BEGIN

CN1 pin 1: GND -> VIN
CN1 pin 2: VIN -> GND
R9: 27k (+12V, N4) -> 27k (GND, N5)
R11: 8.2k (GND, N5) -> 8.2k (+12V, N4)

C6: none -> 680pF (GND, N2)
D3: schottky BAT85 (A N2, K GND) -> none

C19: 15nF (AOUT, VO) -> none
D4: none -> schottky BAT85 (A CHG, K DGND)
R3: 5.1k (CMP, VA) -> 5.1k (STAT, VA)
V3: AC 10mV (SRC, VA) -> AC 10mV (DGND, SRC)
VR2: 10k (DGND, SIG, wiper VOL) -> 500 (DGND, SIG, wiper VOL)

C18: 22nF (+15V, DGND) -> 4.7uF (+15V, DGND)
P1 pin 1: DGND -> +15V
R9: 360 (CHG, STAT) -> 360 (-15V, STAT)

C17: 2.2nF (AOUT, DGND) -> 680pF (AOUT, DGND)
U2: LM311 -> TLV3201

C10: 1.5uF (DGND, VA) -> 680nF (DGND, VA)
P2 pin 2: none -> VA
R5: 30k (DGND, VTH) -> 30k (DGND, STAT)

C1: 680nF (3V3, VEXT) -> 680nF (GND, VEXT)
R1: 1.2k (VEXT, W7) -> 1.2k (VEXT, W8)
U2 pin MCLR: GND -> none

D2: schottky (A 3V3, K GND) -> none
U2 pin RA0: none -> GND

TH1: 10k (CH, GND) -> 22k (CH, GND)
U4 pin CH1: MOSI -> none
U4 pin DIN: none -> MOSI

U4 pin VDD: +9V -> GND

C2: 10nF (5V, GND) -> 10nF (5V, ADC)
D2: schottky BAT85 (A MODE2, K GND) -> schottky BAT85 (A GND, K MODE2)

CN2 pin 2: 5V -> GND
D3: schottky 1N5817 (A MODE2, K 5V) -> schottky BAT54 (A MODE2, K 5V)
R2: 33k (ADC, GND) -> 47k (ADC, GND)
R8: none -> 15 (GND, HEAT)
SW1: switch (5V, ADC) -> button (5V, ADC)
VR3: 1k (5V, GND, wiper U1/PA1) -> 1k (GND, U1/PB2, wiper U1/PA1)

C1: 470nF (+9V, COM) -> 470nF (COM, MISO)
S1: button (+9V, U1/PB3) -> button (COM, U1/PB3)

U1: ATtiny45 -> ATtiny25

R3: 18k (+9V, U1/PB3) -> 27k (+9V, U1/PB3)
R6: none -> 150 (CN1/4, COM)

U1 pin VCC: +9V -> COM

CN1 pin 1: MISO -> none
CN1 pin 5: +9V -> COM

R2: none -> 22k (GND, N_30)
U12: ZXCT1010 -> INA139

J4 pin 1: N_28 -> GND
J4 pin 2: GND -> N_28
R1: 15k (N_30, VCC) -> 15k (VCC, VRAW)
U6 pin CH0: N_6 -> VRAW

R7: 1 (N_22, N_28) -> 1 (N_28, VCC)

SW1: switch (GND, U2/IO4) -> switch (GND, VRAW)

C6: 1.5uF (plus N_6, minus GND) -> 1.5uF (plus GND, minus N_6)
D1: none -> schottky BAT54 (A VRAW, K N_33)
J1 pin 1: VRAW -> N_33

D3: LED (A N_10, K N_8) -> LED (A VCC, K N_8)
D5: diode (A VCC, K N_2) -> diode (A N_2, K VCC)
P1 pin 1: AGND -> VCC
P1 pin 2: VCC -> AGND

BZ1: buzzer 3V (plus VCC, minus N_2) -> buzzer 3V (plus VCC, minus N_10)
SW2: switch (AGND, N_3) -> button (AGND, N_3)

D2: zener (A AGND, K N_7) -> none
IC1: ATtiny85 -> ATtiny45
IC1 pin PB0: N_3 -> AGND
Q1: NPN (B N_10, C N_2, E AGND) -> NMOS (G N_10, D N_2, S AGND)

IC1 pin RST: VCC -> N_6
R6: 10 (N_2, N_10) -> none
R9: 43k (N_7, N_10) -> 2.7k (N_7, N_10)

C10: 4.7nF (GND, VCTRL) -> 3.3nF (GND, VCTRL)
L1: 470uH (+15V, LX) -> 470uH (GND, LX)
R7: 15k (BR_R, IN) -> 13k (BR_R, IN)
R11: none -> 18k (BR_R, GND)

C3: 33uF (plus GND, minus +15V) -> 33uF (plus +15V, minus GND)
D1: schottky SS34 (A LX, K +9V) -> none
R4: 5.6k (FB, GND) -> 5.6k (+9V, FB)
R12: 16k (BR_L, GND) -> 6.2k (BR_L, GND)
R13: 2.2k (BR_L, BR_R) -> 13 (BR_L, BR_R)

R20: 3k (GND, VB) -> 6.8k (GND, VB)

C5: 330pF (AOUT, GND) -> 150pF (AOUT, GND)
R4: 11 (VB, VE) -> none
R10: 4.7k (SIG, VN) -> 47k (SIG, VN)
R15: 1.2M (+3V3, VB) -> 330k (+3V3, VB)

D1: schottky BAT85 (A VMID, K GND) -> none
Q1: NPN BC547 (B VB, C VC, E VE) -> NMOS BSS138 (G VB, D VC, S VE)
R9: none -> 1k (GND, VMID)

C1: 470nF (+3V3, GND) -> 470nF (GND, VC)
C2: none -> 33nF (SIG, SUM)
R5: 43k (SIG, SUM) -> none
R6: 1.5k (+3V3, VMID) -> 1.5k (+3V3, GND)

END

WHAT TO WORK ON:
All lines in the listing above between the line with "C6: none -> 680pF (GND, N2)" and the line with "P1 pin 1: DGND -> +15V", inclusive, should be set down exactly, and no line outside that range.

RESULT BELOW:
C6: none -> 680pF (GND, N2)
D3: schottky BAT85 (A N2, K GND) -> none

C19: 15nF (AOUT, VO) -> none
D4: none -> schottky BAT85 (A CHG, K DGND)
R3: 5.1k (CMP, VA) -> 5.1k (STAT, VA)
V3: AC 10mV (SRC, VA) -> AC 10mV (DGND, SRC)
VR2: 10k (DGND, SIG, wiper VOL) -> 500 (DGND, SIG, wiper VOL)

C18: 22nF (+15V, DGND) -> 4.7uF (+15V, DGND)
P1 pin 1: DGND -> +15V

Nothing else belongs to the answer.